[Image change detection data]
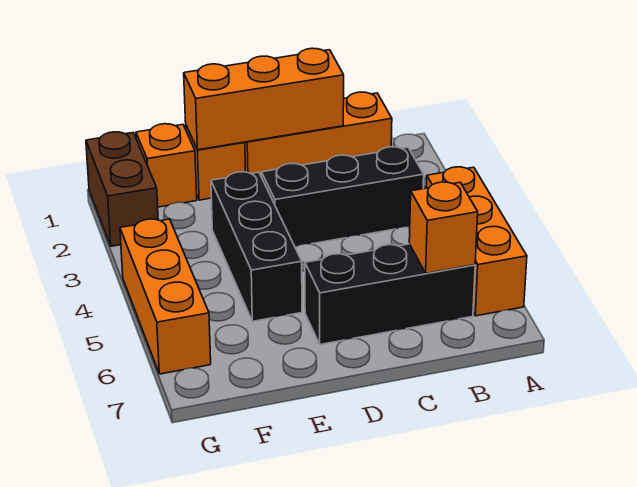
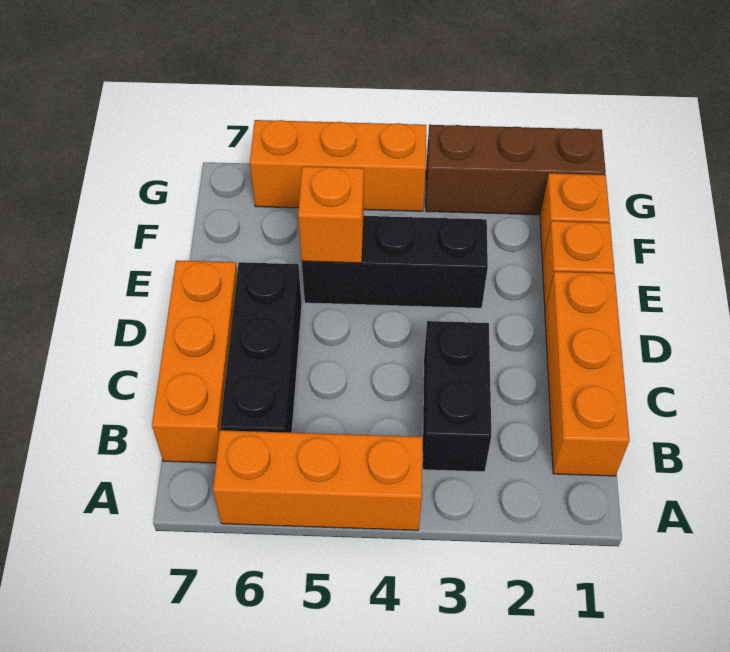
black brick B3:D3 level 1 -> black brick B3:C3 level 1
orange brick B6 level 2 -> orange brick E5 level 2
orange brick C1:E1 level 2 -> orange brick B7:D7 level 1
brown brick G1:G2 level 1 -> brown brick G1:G3 level 1

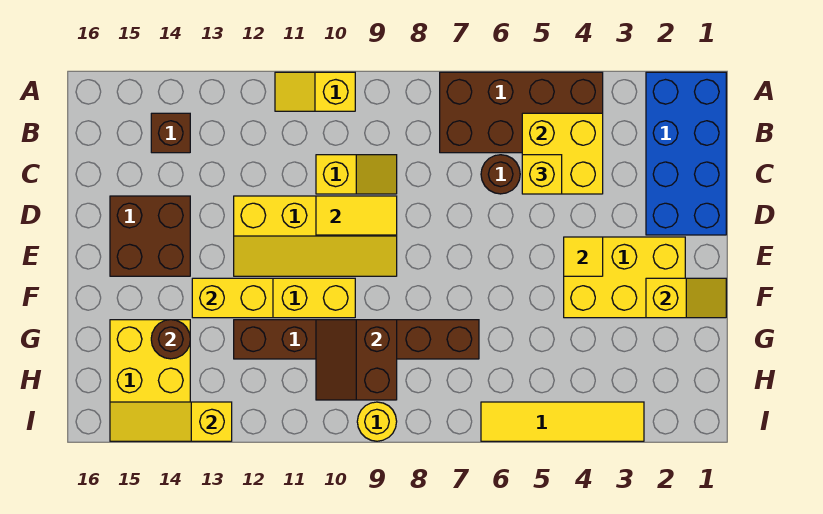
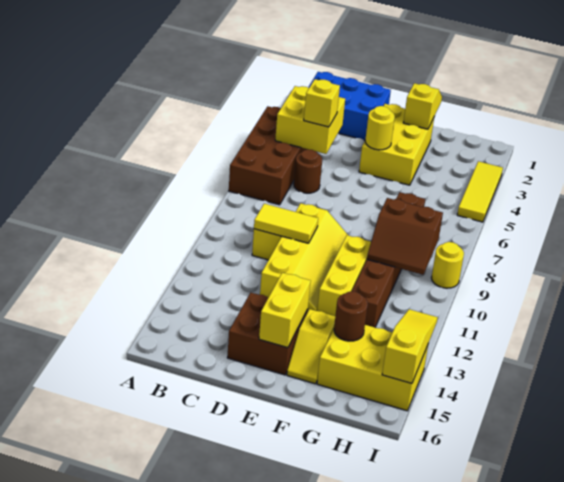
blue brick A1:D2 level 1 -> blue brick B1:D2 level 1
yellow slope A10:A11 level 1 top 10 -> yellow slope F14:F15 level 1 top 14
brown brick B14 level 1 -> none
yellow tile D9:D10 level 2 -> yellow tile C10:D10 level 2
yellow tile E4 level 2 -> yellow round brick E4 level 2
yellow brick F12:F13 level 2 -> yellow brick E14:E15 level 2
yellow tile I3:I6 level 1 -> yellow tile I3:I5 level 1
yellow slope I13:I15 level 2 top 13 -> yellow slope I13:I15 level 2 top 15

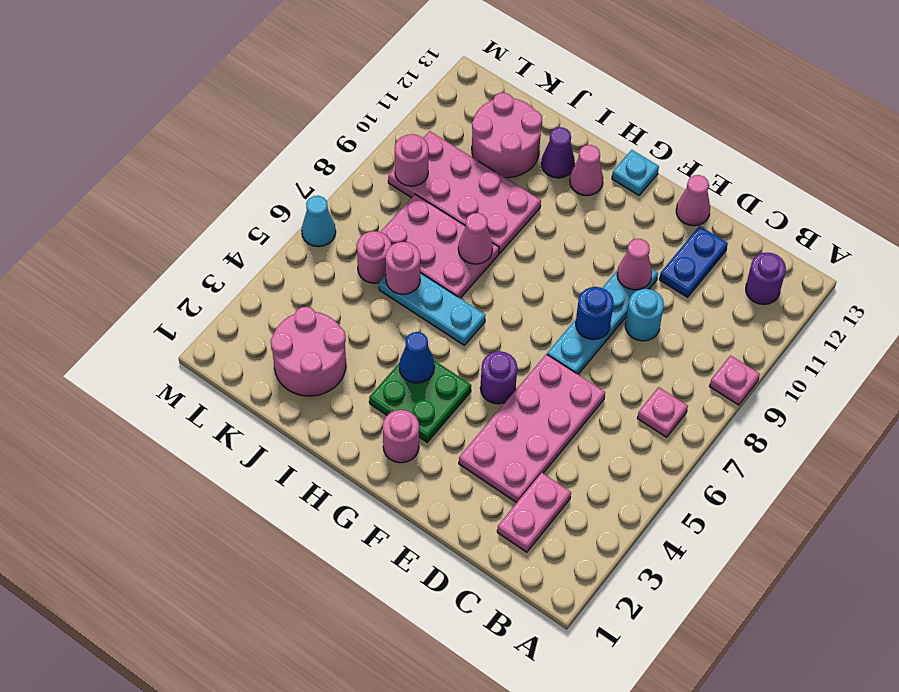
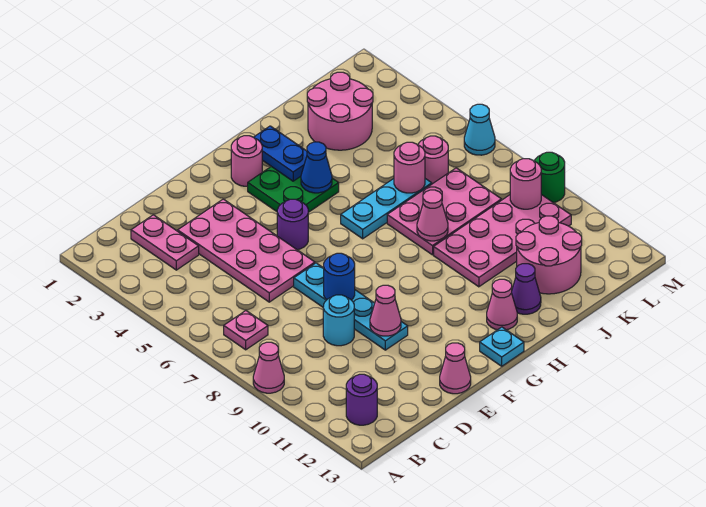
pink plate A9 level 1 -> pink cone A9 level 1
blue plate D11:D12 level 1 -> blue plate H2:H3 level 2
none -> green round brick M9 level 1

**EXERCISE INSTRUCTIONS:**
Search the records above for "none". Copy each line where it is found.

**RESPONSE AREA:**
brown brick B14 level 1 -> none
none -> green round brick M9 level 1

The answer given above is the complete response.